Difference listings:
________________________
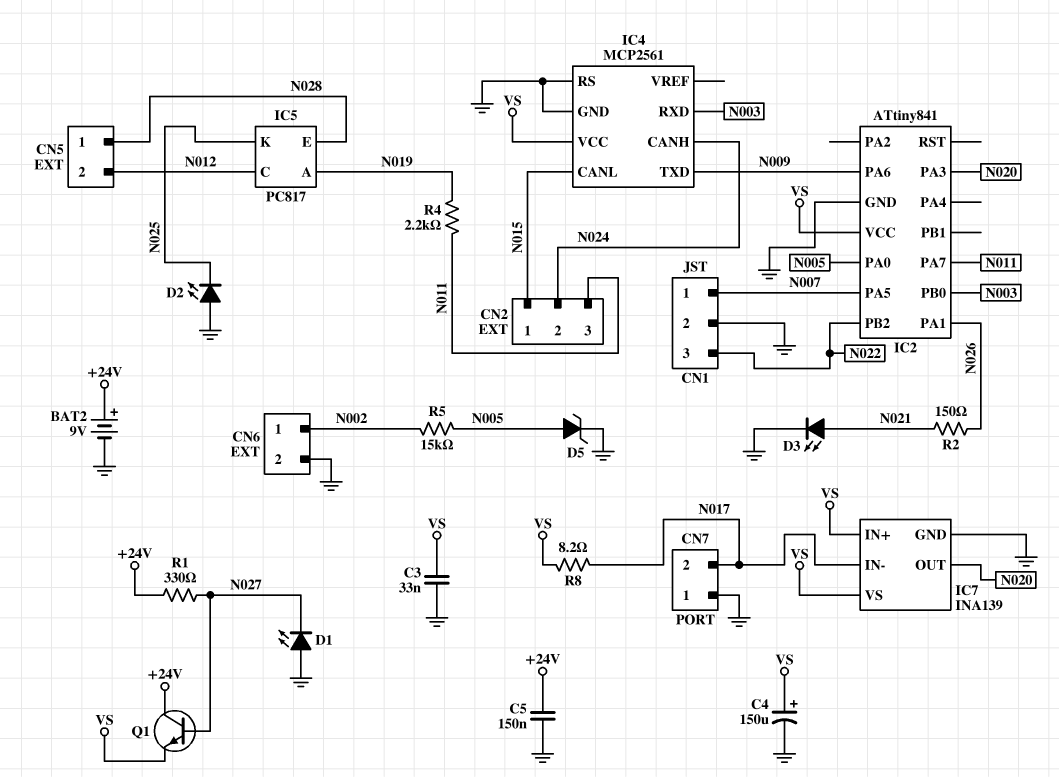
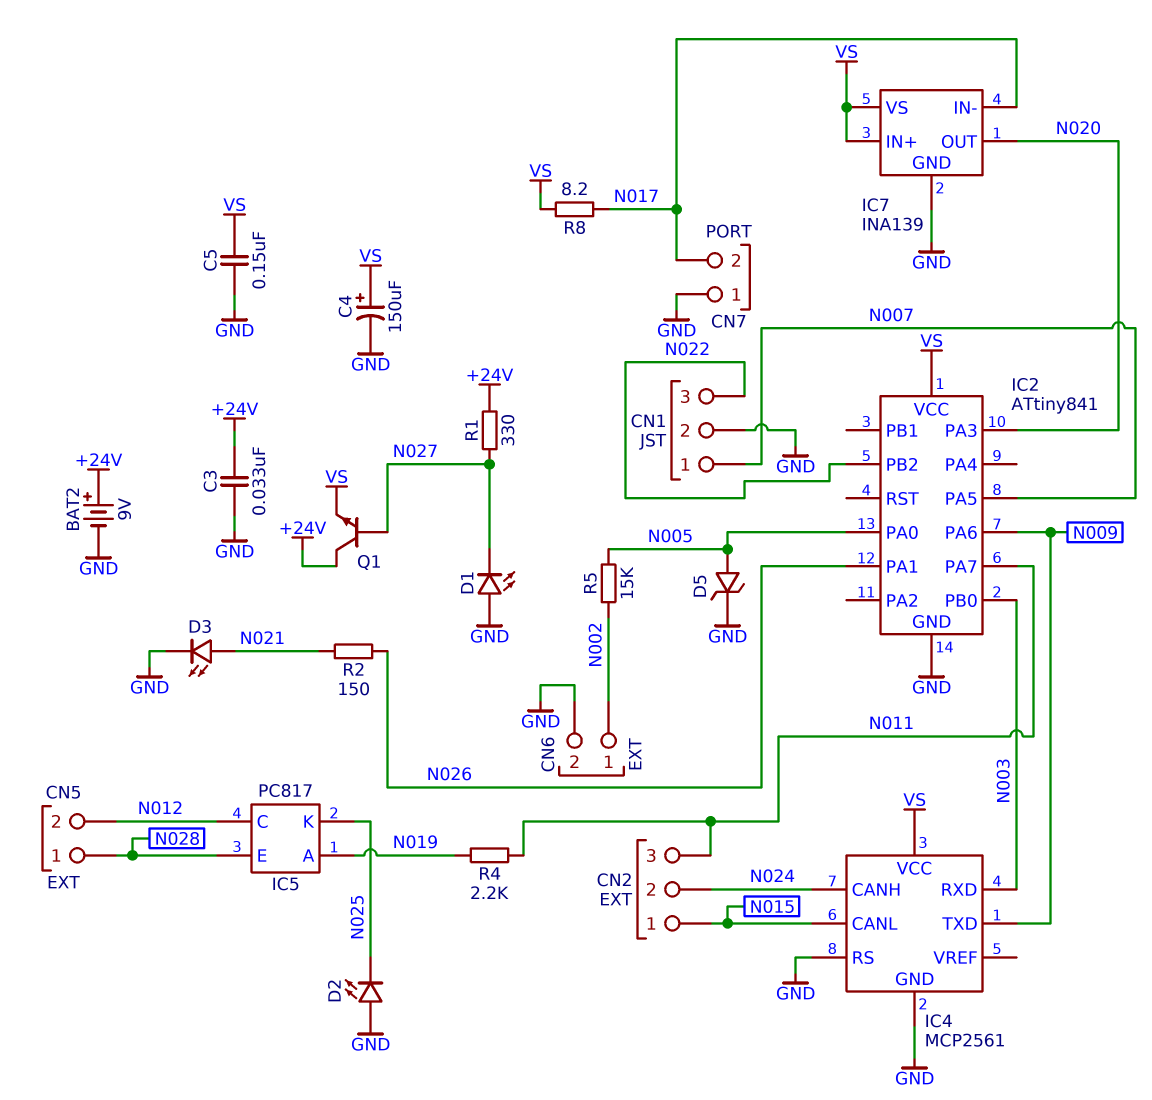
C3: 33nF (GND, VS) -> 33nF (+24V, GND)
C5: 150nF (+24V, GND) -> 150nF (GND, VS)

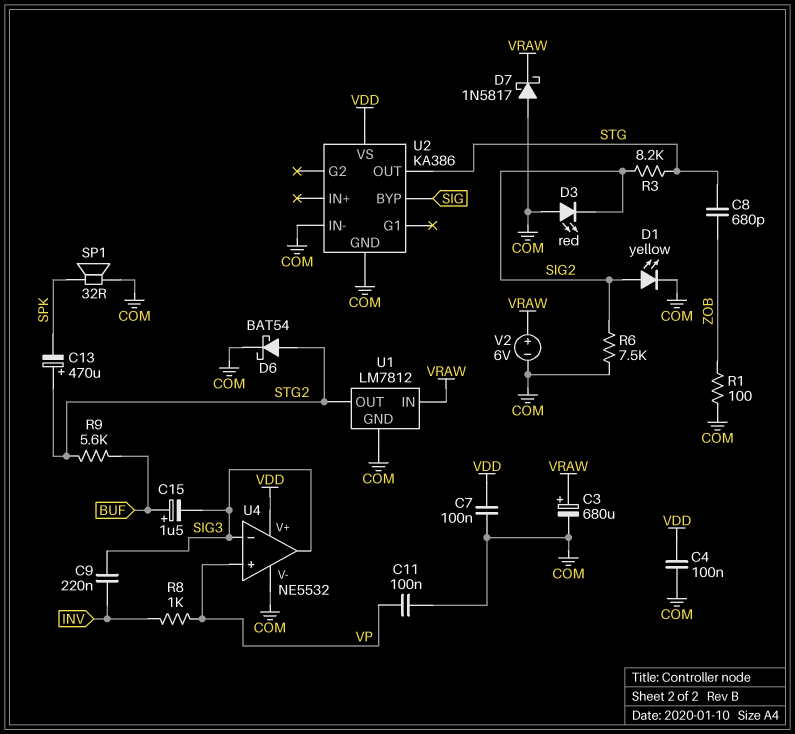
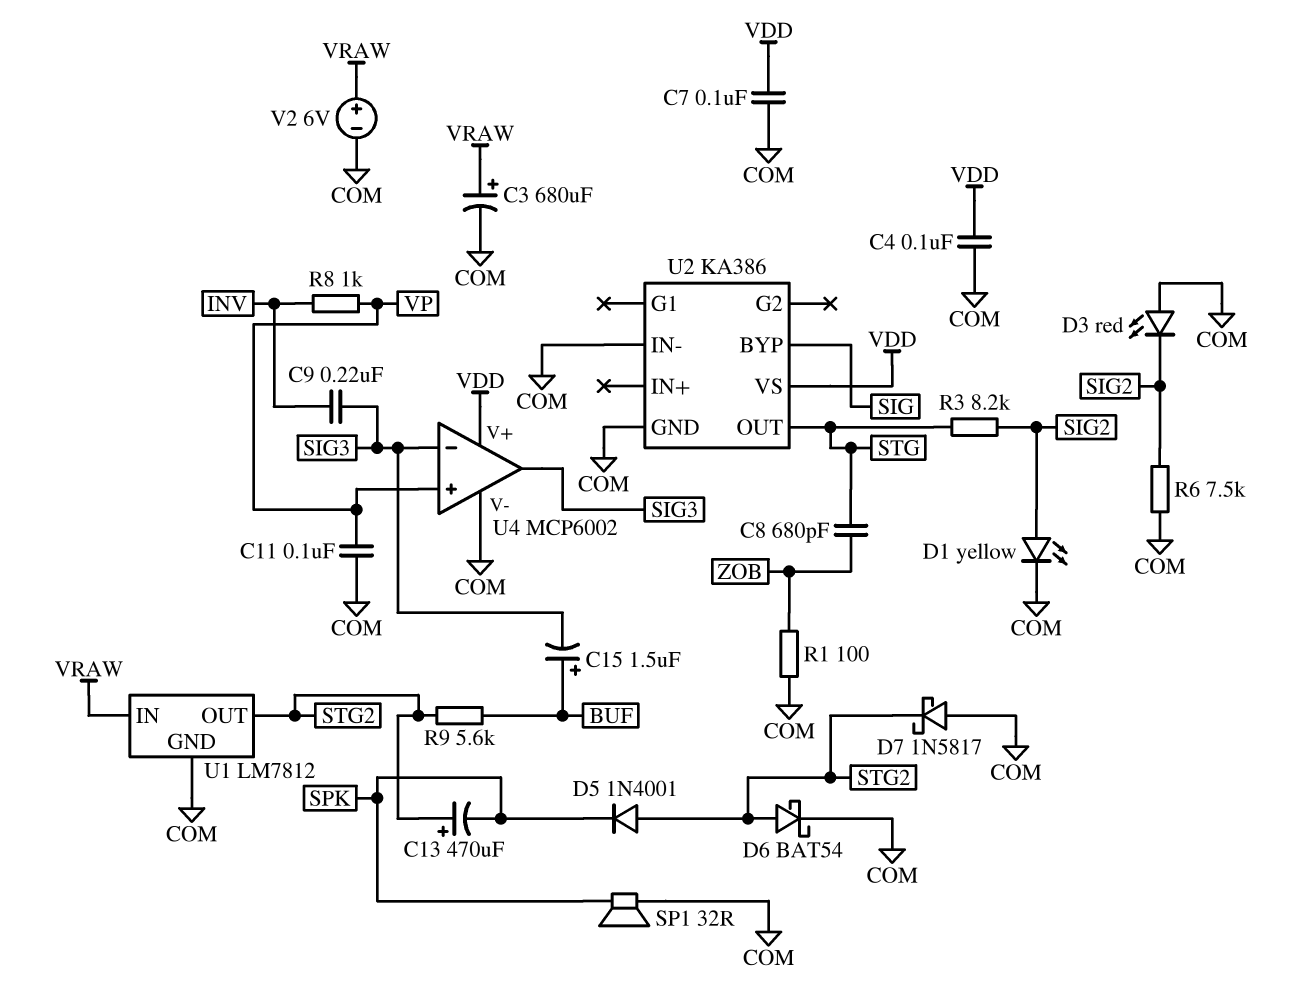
D5: none -> diode 1N4001 (A STG2, K SPK)
D7: schottky 1N5817 (A COM, K VRAW) -> schottky 1N5817 (A COM, K STG2)
U4: NE5532 -> MCP6002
________________________
### Work task:
Output every entry exactly. Pictures stay out.

### Output for this task:
C3: 33nF (GND, VS) -> 33nF (+24V, GND)
C5: 150nF (+24V, GND) -> 150nF (GND, VS)

D5: none -> diode 1N4001 (A STG2, K SPK)
D7: schottky 1N5817 (A COM, K VRAW) -> schottky 1N5817 (A COM, K STG2)
U4: NE5532 -> MCP6002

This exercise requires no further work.